» What to work on:
Print each entry word for word without images.

» Input records:
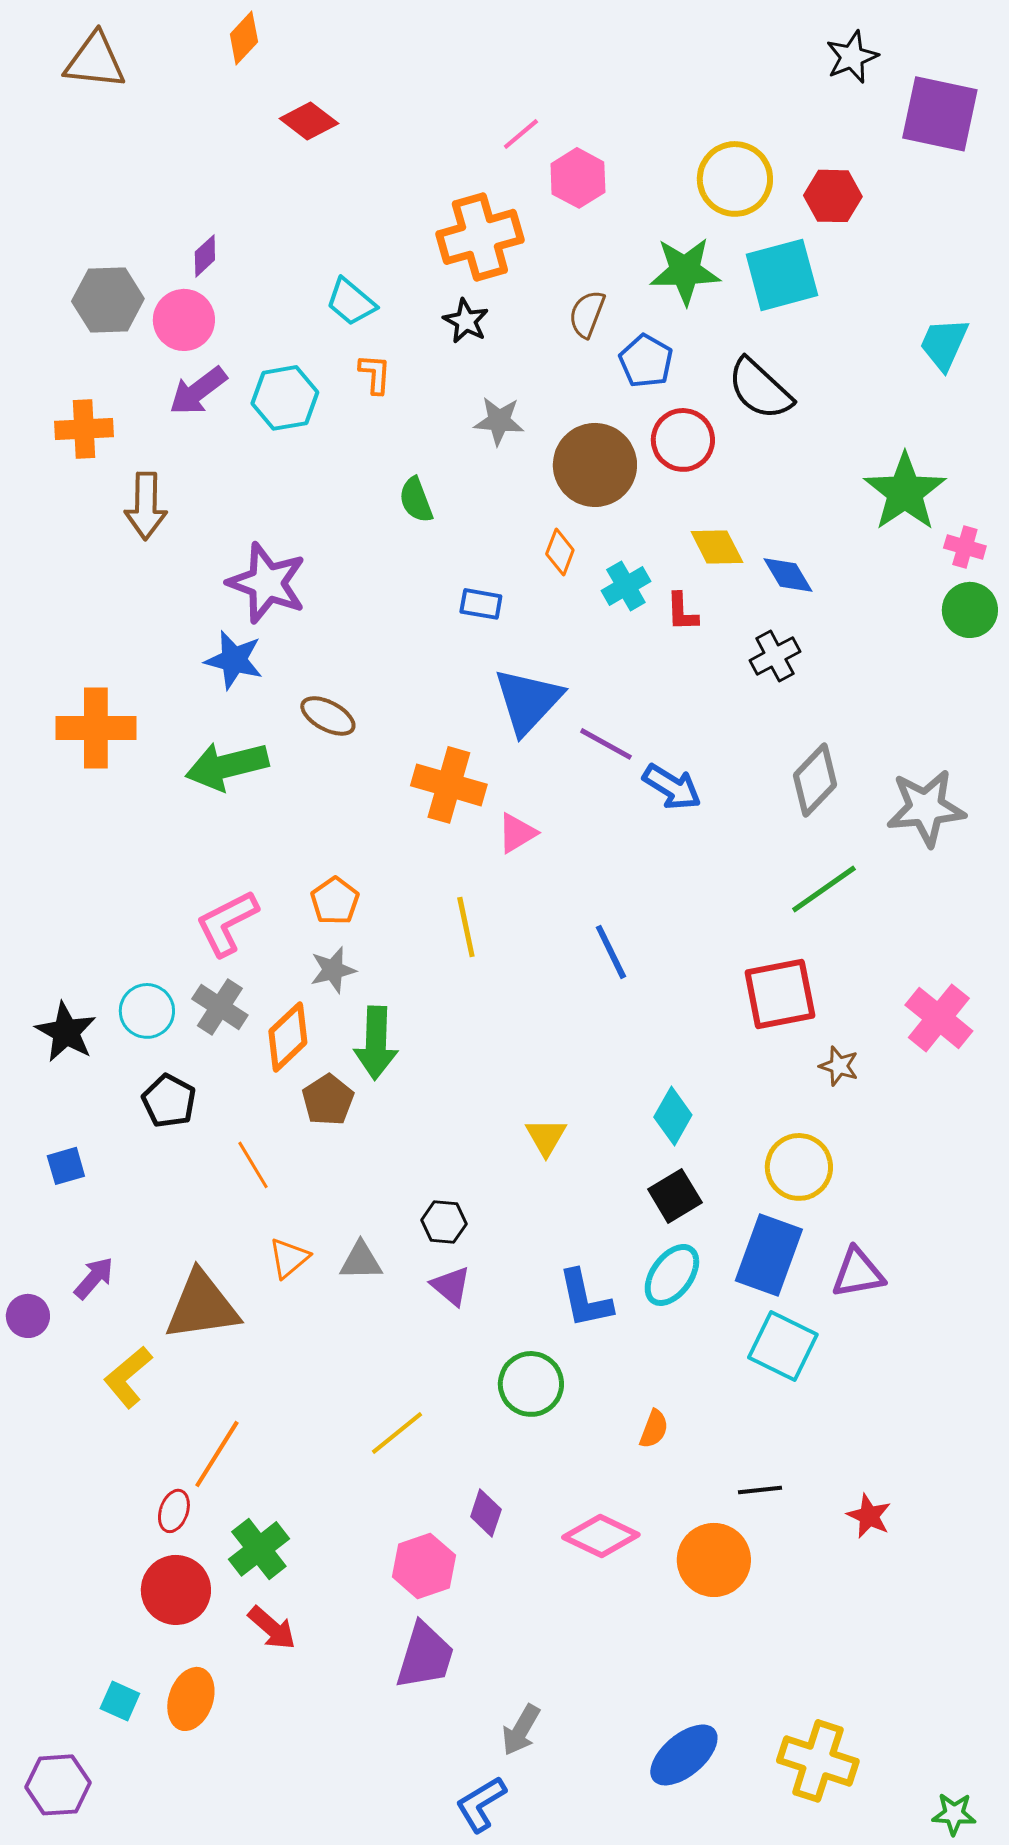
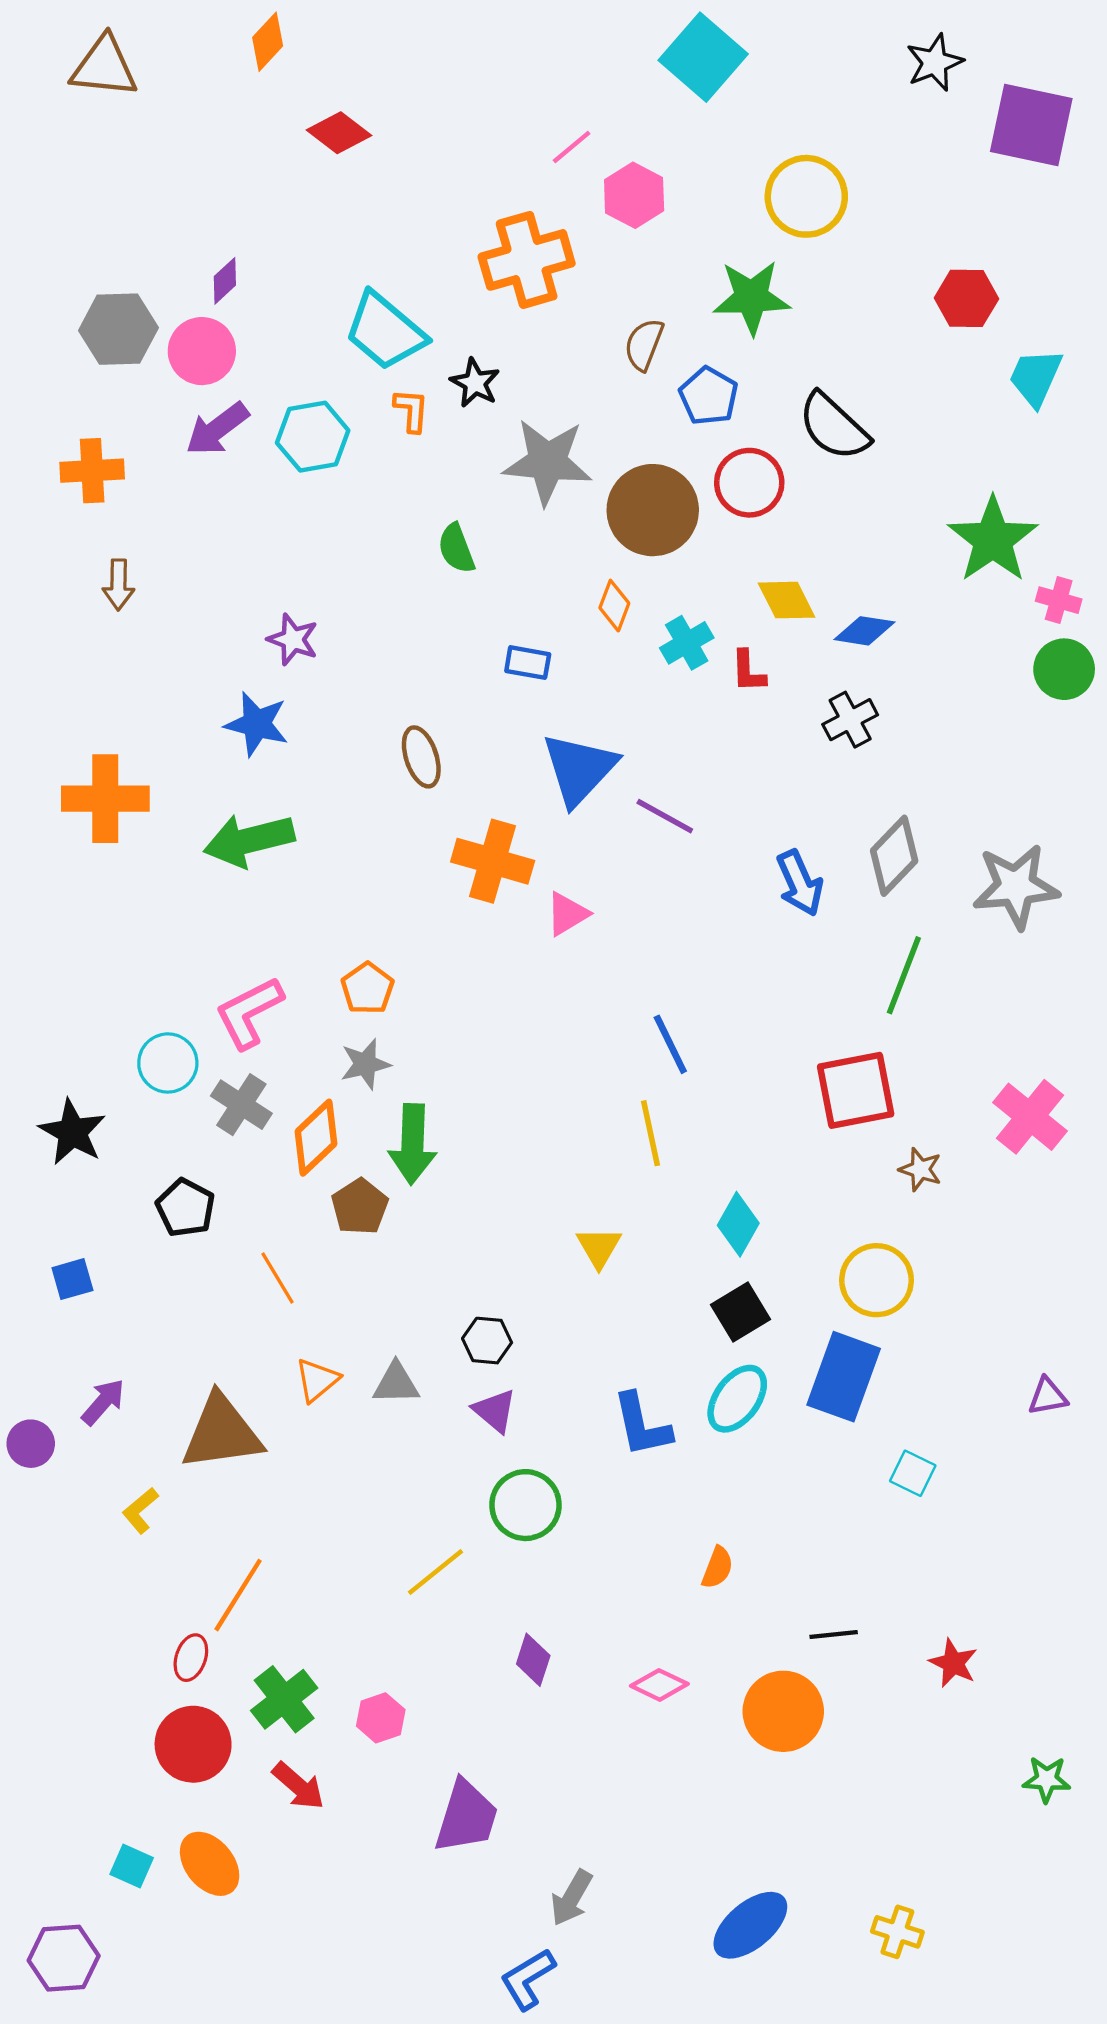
red hexagon: (833, 196) -> (966, 298), moved
cyan square: (782, 275) -> (703, 57), moved, turned -34
cyan trapezoid: (351, 302) -> (385, 331), size x1.5
black star: (466, 321) -> (475, 383), moved
gray star: (499, 421) -> (547, 462), size x1.6
brown arrow: (146, 506) -> (118, 585), moved, size x0.7
blue diamond: (788, 575) -> (864, 631), turned -50
purple star: (267, 583) -> (293, 640), size x0.6
brown ellipse: (328, 716) -> (421, 757), moved, turned 44
blue arrow: (672, 787) -> (800, 883), moved, turned 34
green line: (824, 889) -> (904, 975), turned -34
yellow line: (466, 927) -> (651, 1133), moved
cyan circle: (147, 1011) -> (168, 1063), moved
purple triangle: (858, 1273) -> (1048, 1396), moved, size x0.7
cyan square: (783, 1346) -> (913, 1473), moved, size x0.6
yellow L-shape: (128, 1377) -> (140, 1511), size x0.7
green circle: (531, 1384) -> (525, 1505), moved
pink diamond: (601, 1536) -> (659, 1685), size x0.7
pink hexagon: (424, 1566) -> (381, 1718), moved, size x0.7
orange ellipse: (191, 1699) -> (210, 1864), turned -58
yellow cross: (818, 1761) -> (897, 1932), size x0.6
green star: (954, 1814) -> (1047, 1779), moved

» Exercise response:
red hexagon: (833, 196) -> (966, 298), moved
cyan square: (782, 275) -> (703, 57), moved, turned -34
cyan trapezoid: (351, 302) -> (385, 331), size x1.5
black star: (466, 321) -> (475, 383), moved
gray star: (499, 421) -> (547, 462), size x1.6
brown arrow: (146, 506) -> (118, 585), moved, size x0.7
blue diamond: (788, 575) -> (864, 631), turned -50
purple star: (267, 583) -> (293, 640), size x0.6
brown ellipse: (328, 716) -> (421, 757), moved, turned 44
blue arrow: (672, 787) -> (800, 883), moved, turned 34
green line: (824, 889) -> (904, 975), turned -34
yellow line: (466, 927) -> (651, 1133), moved
cyan circle: (147, 1011) -> (168, 1063), moved
purple triangle: (858, 1273) -> (1048, 1396), moved, size x0.7
cyan square: (783, 1346) -> (913, 1473), moved, size x0.6
yellow L-shape: (128, 1377) -> (140, 1511), size x0.7
green circle: (531, 1384) -> (525, 1505), moved
pink diamond: (601, 1536) -> (659, 1685), size x0.7
pink hexagon: (424, 1566) -> (381, 1718), moved, size x0.7
orange ellipse: (191, 1699) -> (210, 1864), turned -58
yellow cross: (818, 1761) -> (897, 1932), size x0.6
green star: (954, 1814) -> (1047, 1779), moved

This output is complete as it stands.